# Task goal
Leaving out the images, return the data below exactly as it is written.

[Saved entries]
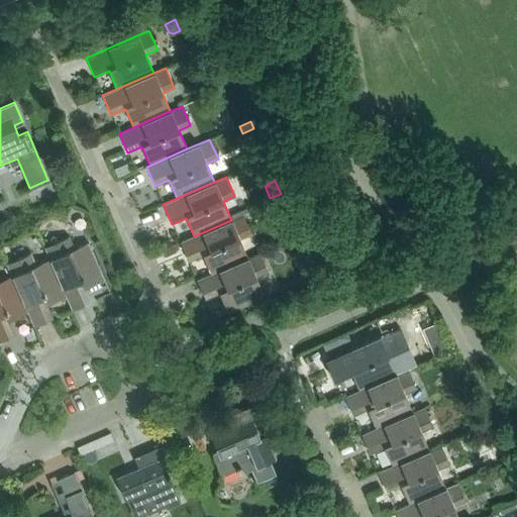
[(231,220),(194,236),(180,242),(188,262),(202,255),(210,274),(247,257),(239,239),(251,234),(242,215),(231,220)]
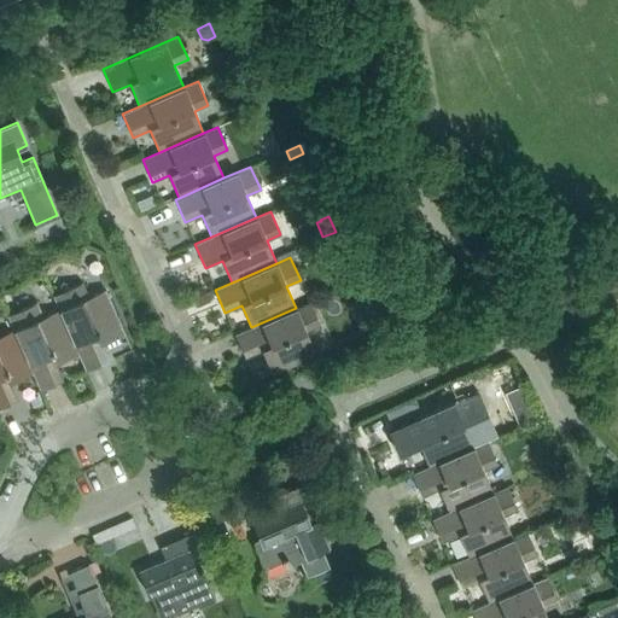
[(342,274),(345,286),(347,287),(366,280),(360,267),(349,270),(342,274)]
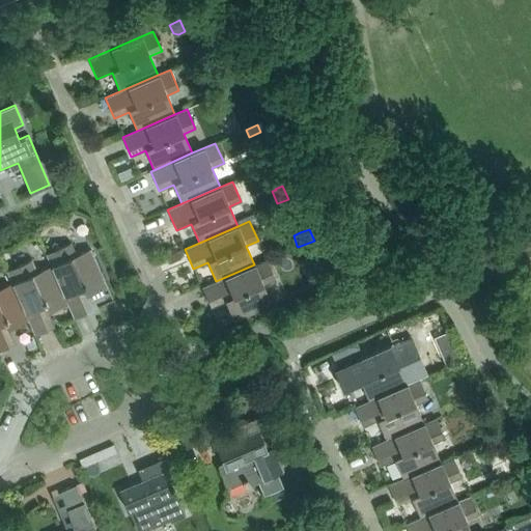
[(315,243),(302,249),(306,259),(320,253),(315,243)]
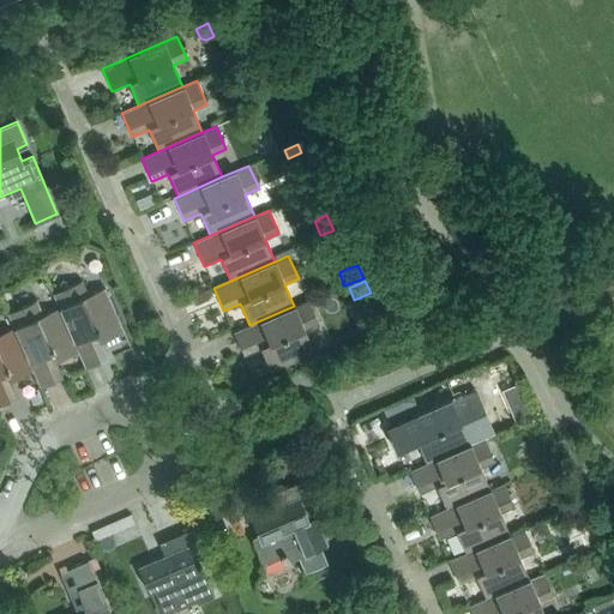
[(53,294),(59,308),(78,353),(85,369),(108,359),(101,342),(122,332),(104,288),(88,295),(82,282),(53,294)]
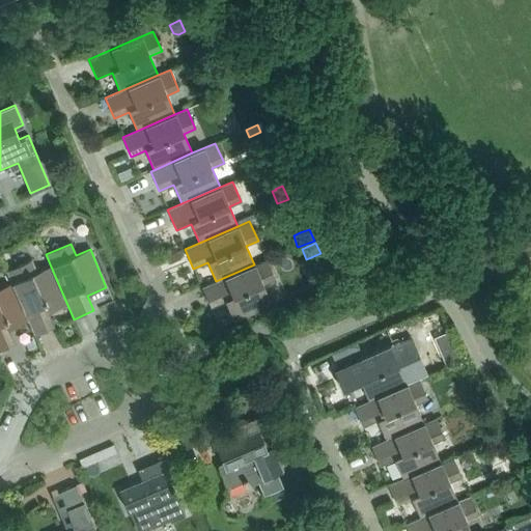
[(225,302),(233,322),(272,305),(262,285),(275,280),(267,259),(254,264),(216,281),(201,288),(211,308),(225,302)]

# Task answer
[(231,220),(194,236),(180,242),(188,262),(202,255),(210,274),(247,257),(239,239),(251,234),(242,215),(231,220)]
[(342,274),(345,286),(347,287),(366,280),(360,267),(349,270),(342,274)]
[(315,243),(302,249),(306,259),(320,253),(315,243)]
[(53,294),(59,308),(78,353),(85,369),(108,359),(101,342),(122,332),(104,288),(88,295),(82,282),(53,294)]
[(225,302),(233,322),(272,305),(262,285),(275,280),(267,259),(254,264),(216,281),(201,288),(211,308),(225,302)]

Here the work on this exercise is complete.